• _Your objective_
In the records below, begin at the line that has "green square: moved 8" and stop after the line that has "gray line: moved 2 px up"; quote those lines verbatim and nothing more.

Synthetic shape transformation data:
================

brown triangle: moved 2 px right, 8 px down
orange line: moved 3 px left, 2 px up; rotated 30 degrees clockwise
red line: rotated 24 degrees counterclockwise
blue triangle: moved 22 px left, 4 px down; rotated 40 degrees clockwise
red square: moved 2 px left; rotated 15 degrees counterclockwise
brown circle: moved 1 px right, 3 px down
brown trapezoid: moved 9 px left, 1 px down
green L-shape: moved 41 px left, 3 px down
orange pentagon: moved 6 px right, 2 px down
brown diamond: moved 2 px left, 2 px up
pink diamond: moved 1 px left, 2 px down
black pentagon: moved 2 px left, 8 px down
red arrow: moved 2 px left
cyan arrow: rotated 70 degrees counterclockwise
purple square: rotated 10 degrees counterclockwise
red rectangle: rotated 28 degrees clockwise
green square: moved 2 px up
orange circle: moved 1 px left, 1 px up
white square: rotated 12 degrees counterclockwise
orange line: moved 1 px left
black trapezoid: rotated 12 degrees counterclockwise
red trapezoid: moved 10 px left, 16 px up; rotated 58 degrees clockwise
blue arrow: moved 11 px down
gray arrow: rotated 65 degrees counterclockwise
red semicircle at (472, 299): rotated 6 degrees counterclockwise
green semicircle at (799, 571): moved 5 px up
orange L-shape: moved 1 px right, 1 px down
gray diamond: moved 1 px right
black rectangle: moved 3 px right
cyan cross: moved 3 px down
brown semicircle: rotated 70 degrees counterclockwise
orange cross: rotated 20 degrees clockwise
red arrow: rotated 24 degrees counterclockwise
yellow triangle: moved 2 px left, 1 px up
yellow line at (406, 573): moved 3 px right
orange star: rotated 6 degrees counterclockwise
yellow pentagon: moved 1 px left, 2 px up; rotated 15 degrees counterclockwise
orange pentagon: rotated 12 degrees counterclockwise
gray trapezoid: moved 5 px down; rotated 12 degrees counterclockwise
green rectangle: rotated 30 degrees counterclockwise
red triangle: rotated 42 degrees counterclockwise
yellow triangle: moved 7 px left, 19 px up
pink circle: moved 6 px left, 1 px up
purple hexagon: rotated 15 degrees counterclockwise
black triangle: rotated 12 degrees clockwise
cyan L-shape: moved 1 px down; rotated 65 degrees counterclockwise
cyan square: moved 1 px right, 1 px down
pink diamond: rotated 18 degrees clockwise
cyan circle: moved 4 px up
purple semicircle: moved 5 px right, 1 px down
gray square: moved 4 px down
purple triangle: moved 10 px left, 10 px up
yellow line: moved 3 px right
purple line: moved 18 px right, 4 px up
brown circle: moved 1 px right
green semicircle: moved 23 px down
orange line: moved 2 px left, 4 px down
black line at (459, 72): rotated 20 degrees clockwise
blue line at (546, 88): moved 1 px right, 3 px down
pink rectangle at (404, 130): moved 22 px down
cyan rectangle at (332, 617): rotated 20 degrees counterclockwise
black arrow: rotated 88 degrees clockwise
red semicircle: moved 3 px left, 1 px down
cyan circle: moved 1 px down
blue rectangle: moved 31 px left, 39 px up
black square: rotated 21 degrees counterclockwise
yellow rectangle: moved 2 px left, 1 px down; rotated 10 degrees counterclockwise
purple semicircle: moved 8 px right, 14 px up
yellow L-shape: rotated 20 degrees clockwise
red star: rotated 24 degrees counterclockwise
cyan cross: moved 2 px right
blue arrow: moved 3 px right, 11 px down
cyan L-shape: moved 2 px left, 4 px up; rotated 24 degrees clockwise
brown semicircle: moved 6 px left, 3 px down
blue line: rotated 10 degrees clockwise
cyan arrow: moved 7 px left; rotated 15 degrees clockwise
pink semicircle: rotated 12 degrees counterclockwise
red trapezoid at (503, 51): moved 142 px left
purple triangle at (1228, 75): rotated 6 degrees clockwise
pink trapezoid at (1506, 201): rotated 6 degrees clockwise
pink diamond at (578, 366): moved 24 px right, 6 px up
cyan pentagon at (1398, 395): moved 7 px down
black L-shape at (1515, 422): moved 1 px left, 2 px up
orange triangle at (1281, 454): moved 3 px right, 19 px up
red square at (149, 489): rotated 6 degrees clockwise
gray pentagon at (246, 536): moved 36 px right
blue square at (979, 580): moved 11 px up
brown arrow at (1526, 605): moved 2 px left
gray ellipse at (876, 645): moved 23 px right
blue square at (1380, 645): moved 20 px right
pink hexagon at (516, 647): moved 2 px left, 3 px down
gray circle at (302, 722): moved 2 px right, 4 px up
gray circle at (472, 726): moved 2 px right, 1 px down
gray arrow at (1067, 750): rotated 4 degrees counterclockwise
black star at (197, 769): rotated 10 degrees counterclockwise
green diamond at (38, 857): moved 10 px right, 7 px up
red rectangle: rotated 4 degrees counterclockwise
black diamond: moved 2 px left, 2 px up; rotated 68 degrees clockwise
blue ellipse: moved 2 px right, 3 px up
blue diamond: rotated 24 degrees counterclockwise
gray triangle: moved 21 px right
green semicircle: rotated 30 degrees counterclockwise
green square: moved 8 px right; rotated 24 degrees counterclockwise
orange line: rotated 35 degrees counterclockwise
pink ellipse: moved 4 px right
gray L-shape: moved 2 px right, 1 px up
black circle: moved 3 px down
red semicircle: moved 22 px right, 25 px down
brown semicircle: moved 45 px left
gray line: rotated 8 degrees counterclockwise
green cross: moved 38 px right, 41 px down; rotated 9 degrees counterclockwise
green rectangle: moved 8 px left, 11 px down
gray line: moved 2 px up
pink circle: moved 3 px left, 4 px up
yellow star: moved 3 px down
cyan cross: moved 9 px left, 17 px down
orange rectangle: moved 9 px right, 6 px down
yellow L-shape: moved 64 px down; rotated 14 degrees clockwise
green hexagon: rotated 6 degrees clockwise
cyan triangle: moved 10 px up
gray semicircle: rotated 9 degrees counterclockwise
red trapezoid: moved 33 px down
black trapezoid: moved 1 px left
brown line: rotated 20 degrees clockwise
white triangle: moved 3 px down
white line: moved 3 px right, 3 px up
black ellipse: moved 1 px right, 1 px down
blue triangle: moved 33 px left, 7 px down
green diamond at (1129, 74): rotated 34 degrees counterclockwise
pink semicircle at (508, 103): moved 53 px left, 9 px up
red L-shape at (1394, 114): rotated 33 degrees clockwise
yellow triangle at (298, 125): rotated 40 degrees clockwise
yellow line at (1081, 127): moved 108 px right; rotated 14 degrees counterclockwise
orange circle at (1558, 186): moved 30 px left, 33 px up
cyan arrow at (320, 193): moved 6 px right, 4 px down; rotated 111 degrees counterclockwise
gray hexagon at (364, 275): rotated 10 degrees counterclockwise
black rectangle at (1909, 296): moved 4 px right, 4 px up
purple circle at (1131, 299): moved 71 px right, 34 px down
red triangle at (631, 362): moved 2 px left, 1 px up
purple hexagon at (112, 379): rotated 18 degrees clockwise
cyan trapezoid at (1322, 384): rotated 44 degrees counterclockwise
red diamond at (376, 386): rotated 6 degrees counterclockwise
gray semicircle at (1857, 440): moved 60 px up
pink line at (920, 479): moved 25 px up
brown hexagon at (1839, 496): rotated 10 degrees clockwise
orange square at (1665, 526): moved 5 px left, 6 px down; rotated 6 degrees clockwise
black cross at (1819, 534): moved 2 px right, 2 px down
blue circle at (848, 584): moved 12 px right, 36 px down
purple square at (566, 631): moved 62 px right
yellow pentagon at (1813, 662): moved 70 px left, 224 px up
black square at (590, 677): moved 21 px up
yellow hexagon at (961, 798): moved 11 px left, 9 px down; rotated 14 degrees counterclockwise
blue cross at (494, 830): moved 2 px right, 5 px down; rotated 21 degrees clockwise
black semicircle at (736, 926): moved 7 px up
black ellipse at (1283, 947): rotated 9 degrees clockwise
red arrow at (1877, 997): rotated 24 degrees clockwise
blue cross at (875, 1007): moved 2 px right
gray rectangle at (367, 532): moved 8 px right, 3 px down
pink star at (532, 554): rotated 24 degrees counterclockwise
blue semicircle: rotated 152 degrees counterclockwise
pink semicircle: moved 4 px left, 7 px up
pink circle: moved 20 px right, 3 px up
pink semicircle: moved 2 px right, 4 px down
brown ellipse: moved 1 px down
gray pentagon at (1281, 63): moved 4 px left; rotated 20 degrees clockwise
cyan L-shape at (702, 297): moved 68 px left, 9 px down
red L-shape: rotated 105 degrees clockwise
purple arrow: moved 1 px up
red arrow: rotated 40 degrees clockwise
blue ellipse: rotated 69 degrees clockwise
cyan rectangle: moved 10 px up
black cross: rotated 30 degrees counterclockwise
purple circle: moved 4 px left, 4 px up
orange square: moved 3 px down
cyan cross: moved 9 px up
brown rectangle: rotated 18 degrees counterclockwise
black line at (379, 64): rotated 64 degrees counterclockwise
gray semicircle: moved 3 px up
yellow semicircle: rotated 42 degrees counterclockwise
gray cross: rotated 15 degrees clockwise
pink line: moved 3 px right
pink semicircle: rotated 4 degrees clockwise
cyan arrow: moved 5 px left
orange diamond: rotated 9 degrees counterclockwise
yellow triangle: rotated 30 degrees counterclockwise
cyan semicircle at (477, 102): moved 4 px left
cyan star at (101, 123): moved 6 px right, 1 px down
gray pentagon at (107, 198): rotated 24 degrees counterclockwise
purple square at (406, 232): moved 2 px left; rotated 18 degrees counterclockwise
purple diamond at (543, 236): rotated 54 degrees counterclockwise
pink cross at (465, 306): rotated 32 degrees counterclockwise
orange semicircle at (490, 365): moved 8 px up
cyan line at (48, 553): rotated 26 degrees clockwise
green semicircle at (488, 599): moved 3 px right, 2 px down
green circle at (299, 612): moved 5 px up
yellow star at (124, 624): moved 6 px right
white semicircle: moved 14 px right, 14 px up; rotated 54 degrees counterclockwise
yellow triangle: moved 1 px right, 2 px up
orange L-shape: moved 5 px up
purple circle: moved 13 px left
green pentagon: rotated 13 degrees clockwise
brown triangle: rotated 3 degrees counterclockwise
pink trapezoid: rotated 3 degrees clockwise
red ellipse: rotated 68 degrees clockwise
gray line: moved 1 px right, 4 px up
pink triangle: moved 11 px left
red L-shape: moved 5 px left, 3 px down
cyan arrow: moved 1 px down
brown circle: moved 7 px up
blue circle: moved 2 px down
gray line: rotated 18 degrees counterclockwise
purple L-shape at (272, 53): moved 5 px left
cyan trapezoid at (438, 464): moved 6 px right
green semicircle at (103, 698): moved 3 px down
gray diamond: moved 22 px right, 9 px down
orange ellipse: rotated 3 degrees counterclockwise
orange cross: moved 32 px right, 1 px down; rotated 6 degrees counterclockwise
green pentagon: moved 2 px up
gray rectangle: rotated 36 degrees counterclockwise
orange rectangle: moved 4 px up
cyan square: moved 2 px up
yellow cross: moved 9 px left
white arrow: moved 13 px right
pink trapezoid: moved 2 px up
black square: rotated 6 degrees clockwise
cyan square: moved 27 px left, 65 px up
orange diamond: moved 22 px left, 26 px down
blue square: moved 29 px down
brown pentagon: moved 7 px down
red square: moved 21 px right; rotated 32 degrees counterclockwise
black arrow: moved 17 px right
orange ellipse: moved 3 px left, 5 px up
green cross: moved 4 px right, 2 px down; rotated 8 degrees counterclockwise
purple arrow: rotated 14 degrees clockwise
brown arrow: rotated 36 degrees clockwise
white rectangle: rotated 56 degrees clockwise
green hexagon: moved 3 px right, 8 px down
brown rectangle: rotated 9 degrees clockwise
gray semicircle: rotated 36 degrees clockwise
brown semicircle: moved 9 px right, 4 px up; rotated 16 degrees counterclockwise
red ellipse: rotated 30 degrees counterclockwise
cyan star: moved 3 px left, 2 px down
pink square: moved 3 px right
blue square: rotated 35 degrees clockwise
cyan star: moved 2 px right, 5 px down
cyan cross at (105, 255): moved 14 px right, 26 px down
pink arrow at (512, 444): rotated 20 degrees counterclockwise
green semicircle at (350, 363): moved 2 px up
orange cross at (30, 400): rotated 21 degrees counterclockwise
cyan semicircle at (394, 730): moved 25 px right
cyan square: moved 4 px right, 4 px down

================

• _Response box_
green square: moved 8 px right; rotated 24 degrees counterclockwise
orange line: rotated 35 degrees counterclockwise
pink ellipse: moved 4 px right
gray L-shape: moved 2 px right, 1 px up
black circle: moved 3 px down
red semicircle: moved 22 px right, 25 px down
brown semicircle: moved 45 px left
gray line: rotated 8 degrees counterclockwise
green cross: moved 38 px right, 41 px down; rotated 9 degrees counterclockwise
green rectangle: moved 8 px left, 11 px down
gray line: moved 2 px up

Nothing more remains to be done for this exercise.